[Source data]
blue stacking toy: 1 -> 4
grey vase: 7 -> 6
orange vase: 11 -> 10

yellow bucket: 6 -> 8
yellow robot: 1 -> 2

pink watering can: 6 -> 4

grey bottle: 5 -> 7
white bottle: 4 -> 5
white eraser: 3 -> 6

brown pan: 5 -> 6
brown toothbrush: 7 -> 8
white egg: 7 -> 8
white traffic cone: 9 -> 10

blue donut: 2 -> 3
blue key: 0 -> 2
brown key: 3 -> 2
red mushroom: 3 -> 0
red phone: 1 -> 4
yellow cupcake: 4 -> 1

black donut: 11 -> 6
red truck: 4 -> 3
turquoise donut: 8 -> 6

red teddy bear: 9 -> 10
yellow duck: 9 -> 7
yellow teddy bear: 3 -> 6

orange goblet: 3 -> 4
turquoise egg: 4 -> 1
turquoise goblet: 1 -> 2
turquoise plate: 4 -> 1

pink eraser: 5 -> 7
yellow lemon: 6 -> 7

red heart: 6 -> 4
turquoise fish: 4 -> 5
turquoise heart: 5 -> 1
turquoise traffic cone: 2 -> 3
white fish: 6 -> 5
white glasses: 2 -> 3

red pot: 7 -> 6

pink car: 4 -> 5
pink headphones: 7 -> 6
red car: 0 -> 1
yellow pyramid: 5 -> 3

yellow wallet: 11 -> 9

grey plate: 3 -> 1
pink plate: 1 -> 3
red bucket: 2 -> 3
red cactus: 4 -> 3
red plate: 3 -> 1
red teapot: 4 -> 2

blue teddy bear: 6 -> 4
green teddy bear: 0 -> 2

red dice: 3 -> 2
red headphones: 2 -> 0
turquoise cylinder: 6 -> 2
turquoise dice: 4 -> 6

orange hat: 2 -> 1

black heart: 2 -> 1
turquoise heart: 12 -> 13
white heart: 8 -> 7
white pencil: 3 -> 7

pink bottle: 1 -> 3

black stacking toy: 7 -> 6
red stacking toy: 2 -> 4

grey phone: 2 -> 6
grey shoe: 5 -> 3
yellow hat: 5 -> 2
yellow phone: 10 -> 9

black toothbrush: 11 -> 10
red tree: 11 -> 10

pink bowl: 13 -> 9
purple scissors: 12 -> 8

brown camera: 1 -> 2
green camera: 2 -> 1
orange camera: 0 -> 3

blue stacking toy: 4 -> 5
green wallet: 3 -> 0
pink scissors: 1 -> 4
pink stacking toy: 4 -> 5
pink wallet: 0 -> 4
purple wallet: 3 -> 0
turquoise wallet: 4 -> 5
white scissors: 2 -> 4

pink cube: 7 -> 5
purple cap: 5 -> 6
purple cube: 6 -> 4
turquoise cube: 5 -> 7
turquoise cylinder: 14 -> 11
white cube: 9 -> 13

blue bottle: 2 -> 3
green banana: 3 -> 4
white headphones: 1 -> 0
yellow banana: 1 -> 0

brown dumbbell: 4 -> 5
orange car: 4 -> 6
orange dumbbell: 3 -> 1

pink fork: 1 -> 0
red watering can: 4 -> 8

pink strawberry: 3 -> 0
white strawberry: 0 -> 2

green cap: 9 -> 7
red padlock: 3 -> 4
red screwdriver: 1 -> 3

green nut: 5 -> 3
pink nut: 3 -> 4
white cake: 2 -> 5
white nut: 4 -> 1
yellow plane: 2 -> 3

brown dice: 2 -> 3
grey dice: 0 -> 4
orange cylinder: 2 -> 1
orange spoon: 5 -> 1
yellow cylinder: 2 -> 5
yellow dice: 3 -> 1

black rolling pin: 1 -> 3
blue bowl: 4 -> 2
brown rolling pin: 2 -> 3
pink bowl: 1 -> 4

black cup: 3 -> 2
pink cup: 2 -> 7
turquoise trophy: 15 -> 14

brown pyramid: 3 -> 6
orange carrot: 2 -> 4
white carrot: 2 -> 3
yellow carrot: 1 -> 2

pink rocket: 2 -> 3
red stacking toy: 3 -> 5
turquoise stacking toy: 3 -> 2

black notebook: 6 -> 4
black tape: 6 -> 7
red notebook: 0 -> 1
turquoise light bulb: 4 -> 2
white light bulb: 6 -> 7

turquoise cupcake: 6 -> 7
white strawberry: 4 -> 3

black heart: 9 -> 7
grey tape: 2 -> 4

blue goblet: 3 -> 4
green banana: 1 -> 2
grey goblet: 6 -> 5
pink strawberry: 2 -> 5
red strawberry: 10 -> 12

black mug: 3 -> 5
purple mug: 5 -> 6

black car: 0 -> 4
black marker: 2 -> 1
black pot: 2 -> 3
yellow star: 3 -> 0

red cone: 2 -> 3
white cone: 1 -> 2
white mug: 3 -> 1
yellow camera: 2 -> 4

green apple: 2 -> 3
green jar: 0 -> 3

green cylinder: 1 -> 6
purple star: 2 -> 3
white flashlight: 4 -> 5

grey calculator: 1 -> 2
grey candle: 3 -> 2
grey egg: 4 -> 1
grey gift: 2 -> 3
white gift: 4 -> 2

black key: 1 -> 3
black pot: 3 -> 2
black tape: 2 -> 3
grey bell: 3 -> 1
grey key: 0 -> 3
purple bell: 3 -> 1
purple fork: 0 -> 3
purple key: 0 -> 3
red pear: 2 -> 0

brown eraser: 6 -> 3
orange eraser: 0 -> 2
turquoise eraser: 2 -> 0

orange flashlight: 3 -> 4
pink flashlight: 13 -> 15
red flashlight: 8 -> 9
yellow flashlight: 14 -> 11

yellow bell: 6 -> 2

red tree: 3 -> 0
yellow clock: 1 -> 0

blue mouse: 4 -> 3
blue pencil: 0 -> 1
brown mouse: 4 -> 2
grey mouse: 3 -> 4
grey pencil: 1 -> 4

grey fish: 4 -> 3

# Work item
Look through the data above and return exactly the lines from the one that contains "turquoise goblet: 1 -> 2" to the one that contains "pink wallet: 0 -> 4", inclusive, with nothing else.

# Solution for this task
turquoise goblet: 1 -> 2
turquoise plate: 4 -> 1

pink eraser: 5 -> 7
yellow lemon: 6 -> 7

red heart: 6 -> 4
turquoise fish: 4 -> 5
turquoise heart: 5 -> 1
turquoise traffic cone: 2 -> 3
white fish: 6 -> 5
white glasses: 2 -> 3

red pot: 7 -> 6

pink car: 4 -> 5
pink headphones: 7 -> 6
red car: 0 -> 1
yellow pyramid: 5 -> 3

yellow wallet: 11 -> 9

grey plate: 3 -> 1
pink plate: 1 -> 3
red bucket: 2 -> 3
red cactus: 4 -> 3
red plate: 3 -> 1
red teapot: 4 -> 2

blue teddy bear: 6 -> 4
green teddy bear: 0 -> 2

red dice: 3 -> 2
red headphones: 2 -> 0
turquoise cylinder: 6 -> 2
turquoise dice: 4 -> 6

orange hat: 2 -> 1

black heart: 2 -> 1
turquoise heart: 12 -> 13
white heart: 8 -> 7
white pencil: 3 -> 7

pink bottle: 1 -> 3

black stacking toy: 7 -> 6
red stacking toy: 2 -> 4

grey phone: 2 -> 6
grey shoe: 5 -> 3
yellow hat: 5 -> 2
yellow phone: 10 -> 9

black toothbrush: 11 -> 10
red tree: 11 -> 10

pink bowl: 13 -> 9
purple scissors: 12 -> 8

brown camera: 1 -> 2
green camera: 2 -> 1
orange camera: 0 -> 3

blue stacking toy: 4 -> 5
green wallet: 3 -> 0
pink scissors: 1 -> 4
pink stacking toy: 4 -> 5
pink wallet: 0 -> 4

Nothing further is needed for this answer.